# Dataset excerpts:
↓↓↓
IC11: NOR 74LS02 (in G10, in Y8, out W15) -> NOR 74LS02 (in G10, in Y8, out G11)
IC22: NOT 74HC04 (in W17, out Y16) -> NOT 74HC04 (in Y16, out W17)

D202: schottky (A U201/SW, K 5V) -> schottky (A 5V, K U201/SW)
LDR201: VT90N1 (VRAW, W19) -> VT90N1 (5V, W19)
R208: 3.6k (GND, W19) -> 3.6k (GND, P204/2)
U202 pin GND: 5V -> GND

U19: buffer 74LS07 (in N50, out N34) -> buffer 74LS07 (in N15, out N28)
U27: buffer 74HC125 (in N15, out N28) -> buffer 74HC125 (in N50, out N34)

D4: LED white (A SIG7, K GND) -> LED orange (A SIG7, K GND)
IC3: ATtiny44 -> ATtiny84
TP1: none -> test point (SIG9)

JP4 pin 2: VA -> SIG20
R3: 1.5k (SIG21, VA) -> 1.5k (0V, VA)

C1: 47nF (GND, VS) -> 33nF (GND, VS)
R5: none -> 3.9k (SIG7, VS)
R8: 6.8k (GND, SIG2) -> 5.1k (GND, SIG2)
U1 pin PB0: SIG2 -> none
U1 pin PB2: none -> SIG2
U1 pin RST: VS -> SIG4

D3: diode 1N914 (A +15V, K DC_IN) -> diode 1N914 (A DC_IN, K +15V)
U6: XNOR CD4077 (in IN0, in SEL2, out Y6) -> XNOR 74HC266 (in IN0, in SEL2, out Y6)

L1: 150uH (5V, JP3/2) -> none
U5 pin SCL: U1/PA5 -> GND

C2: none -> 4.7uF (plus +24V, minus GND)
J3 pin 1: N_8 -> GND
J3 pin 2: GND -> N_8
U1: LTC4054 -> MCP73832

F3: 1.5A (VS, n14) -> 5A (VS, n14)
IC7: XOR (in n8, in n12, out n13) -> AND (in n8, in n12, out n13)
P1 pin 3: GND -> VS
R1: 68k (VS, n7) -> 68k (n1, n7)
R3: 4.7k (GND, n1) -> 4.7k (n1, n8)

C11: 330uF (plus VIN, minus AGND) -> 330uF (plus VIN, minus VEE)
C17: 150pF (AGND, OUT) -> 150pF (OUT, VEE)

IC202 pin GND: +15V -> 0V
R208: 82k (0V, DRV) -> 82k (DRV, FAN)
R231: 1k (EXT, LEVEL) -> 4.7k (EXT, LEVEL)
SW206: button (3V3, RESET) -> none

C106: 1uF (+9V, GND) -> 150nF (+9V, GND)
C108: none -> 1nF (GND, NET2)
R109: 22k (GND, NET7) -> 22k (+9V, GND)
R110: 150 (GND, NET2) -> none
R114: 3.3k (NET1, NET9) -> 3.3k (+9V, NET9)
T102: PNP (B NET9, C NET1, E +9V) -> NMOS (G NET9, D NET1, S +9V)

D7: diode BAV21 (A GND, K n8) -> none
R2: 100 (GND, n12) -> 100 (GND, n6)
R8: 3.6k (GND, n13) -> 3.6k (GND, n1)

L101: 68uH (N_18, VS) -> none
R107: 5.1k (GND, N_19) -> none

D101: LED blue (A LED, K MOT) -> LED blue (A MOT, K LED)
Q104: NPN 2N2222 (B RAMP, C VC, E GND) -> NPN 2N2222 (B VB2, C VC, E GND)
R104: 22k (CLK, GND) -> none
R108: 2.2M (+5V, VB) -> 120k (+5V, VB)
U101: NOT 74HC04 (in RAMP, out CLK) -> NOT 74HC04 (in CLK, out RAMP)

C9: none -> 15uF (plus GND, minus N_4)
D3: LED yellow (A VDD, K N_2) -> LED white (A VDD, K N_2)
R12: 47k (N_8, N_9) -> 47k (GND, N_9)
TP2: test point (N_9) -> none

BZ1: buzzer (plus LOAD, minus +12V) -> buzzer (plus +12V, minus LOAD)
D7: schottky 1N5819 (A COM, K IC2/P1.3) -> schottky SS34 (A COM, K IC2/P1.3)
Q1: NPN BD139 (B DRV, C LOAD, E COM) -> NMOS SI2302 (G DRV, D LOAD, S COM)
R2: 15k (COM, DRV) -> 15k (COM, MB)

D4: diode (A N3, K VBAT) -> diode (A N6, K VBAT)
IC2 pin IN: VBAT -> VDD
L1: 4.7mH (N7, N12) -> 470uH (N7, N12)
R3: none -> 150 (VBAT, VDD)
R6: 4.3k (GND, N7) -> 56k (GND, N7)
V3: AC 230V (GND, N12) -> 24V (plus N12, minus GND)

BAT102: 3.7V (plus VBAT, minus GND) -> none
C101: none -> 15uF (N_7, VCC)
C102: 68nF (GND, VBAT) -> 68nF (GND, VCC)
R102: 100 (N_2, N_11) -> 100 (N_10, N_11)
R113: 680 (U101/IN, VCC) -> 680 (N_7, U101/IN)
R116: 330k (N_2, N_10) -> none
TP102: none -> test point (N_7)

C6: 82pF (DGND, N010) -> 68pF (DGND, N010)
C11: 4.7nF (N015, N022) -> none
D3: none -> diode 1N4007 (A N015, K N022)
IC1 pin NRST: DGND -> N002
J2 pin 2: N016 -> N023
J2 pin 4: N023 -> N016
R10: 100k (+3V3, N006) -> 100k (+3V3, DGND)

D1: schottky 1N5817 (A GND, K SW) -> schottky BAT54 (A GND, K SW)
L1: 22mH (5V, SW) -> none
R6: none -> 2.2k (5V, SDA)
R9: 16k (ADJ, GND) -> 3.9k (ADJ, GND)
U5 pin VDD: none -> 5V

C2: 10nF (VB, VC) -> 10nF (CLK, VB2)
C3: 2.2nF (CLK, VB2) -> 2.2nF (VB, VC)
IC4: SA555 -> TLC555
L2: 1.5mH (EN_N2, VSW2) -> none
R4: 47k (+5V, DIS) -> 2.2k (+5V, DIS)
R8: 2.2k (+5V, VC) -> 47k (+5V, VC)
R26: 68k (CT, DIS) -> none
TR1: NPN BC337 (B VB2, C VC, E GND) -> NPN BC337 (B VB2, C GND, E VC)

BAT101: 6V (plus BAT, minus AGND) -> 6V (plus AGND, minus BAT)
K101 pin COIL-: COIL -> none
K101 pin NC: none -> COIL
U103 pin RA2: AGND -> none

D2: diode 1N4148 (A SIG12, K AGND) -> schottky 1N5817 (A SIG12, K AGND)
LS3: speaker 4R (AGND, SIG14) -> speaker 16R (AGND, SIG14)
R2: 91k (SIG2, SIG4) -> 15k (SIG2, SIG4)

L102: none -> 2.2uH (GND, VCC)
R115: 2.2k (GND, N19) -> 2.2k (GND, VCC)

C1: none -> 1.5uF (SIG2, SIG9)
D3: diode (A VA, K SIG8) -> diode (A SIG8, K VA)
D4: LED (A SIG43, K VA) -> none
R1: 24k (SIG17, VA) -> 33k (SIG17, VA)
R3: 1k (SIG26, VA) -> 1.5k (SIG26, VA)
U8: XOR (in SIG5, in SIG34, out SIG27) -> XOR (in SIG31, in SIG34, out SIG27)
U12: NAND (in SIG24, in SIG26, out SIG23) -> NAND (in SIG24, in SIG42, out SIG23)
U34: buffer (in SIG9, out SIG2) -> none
↑↑↑
# Exercise:
Nothing but the lines from the one containing "R115: 2.2k (GND, N19) -> 2.2k (GND, VCC)" to the end of the material should be printed, each exactly as written.

# Answer for this exercise:
R115: 2.2k (GND, N19) -> 2.2k (GND, VCC)

C1: none -> 1.5uF (SIG2, SIG9)
D3: diode (A VA, K SIG8) -> diode (A SIG8, K VA)
D4: LED (A SIG43, K VA) -> none
R1: 24k (SIG17, VA) -> 33k (SIG17, VA)
R3: 1k (SIG26, VA) -> 1.5k (SIG26, VA)
U8: XOR (in SIG5, in SIG34, out SIG27) -> XOR (in SIG31, in SIG34, out SIG27)
U12: NAND (in SIG24, in SIG26, out SIG23) -> NAND (in SIG24, in SIG42, out SIG23)
U34: buffer (in SIG9, out SIG2) -> none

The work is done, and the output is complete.